**Task directions**
Copy exactly the stretch of data below from the line with "black fork: 4 -> 2" through the line with "yellow pear: 2 -> 1", including both of those lines.

**Supplied records**
^^^^^^^^
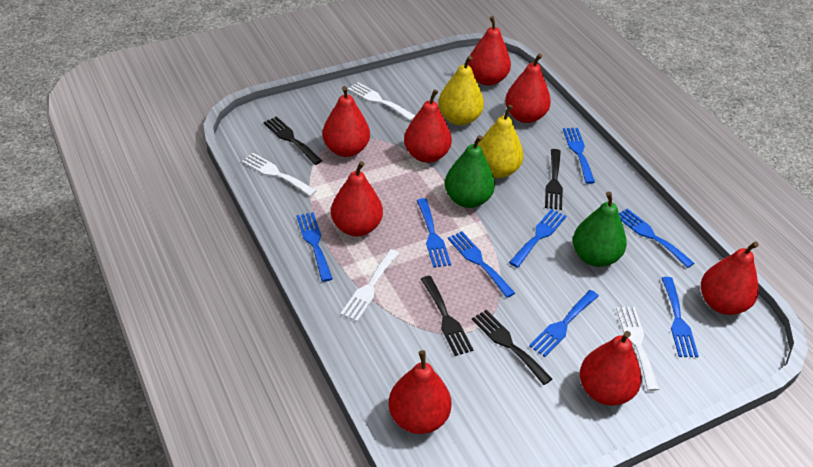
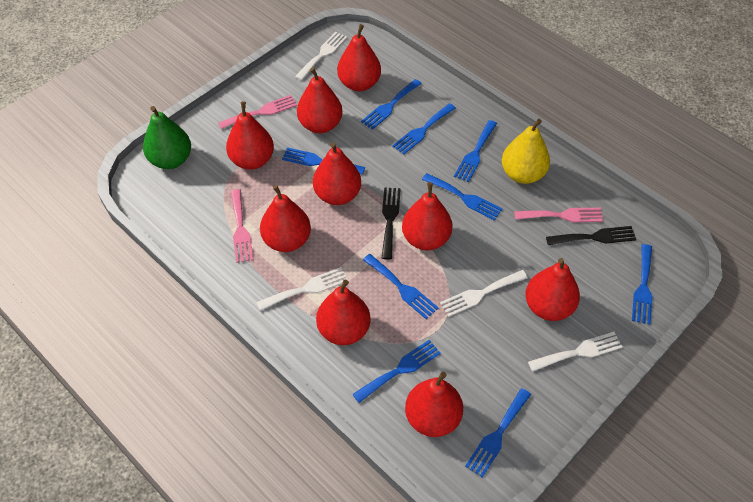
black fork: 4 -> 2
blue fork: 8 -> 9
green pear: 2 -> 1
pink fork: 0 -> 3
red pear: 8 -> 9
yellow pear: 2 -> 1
^^^^^^^^
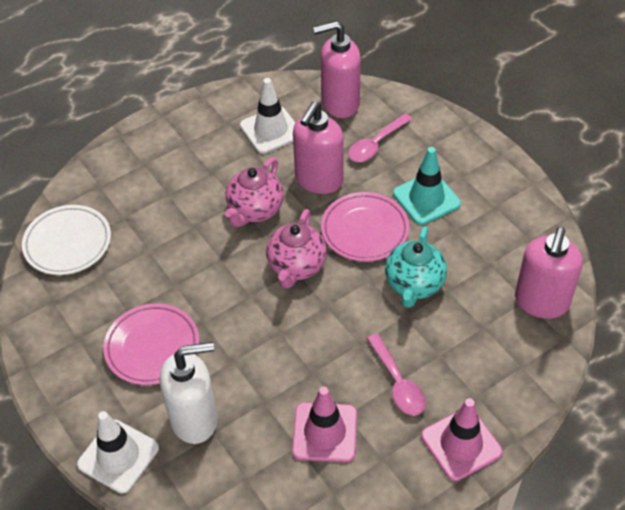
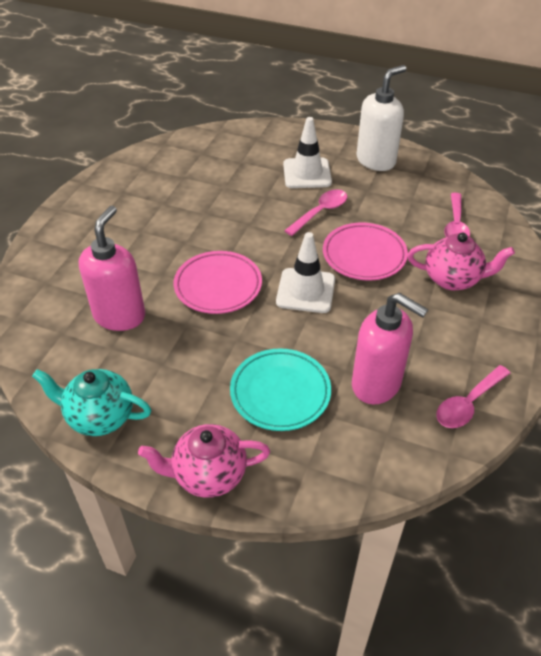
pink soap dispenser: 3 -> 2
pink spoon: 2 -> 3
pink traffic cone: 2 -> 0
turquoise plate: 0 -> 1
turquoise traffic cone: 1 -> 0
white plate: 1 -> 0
^^^^^^^^
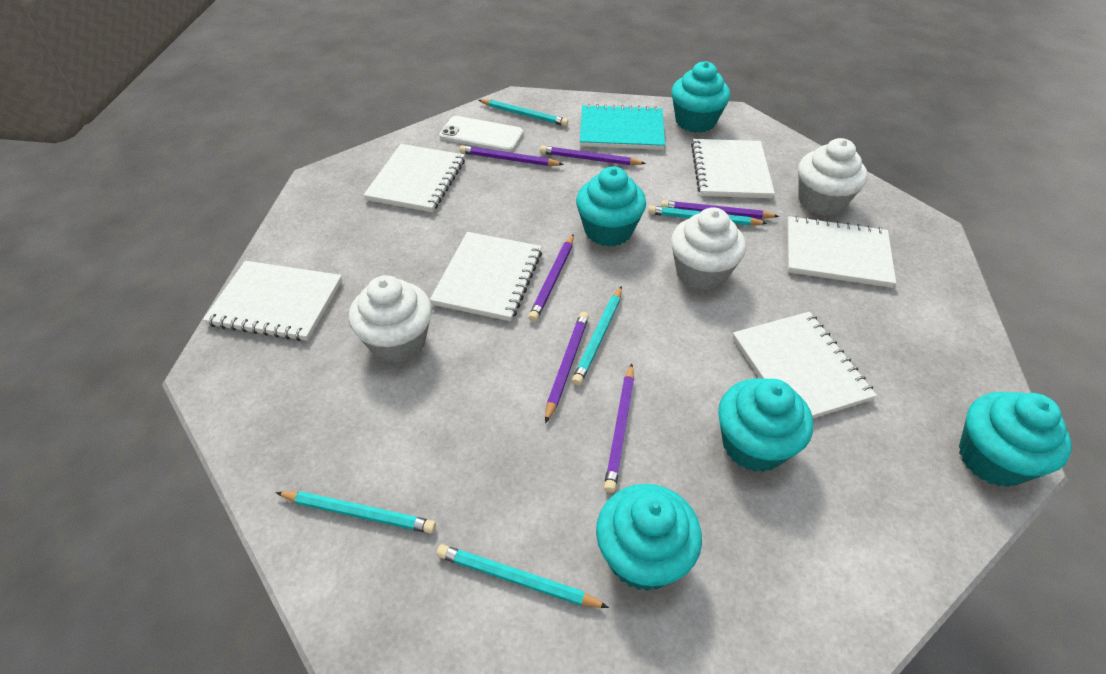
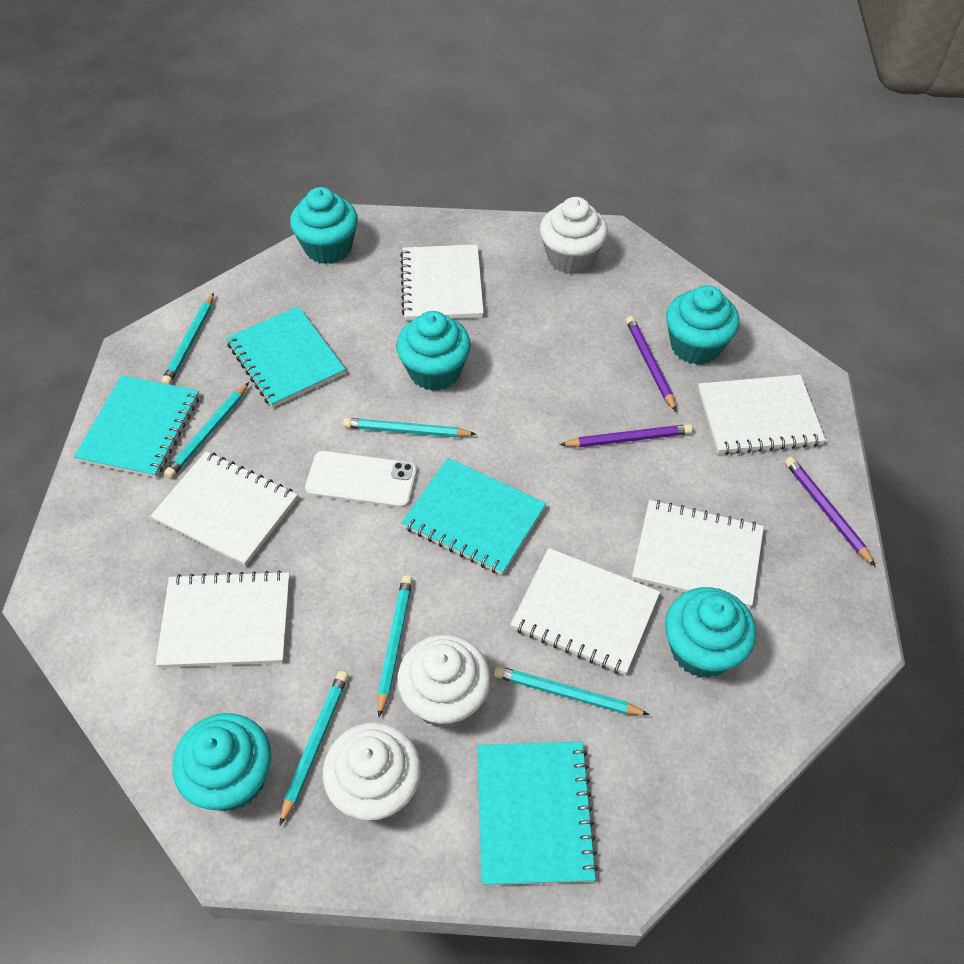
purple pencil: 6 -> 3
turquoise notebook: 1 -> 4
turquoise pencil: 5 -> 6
^^^^^^^^
**The completed task**
black fork: 4 -> 2
blue fork: 8 -> 9
green pear: 2 -> 1
pink fork: 0 -> 3
red pear: 8 -> 9
yellow pear: 2 -> 1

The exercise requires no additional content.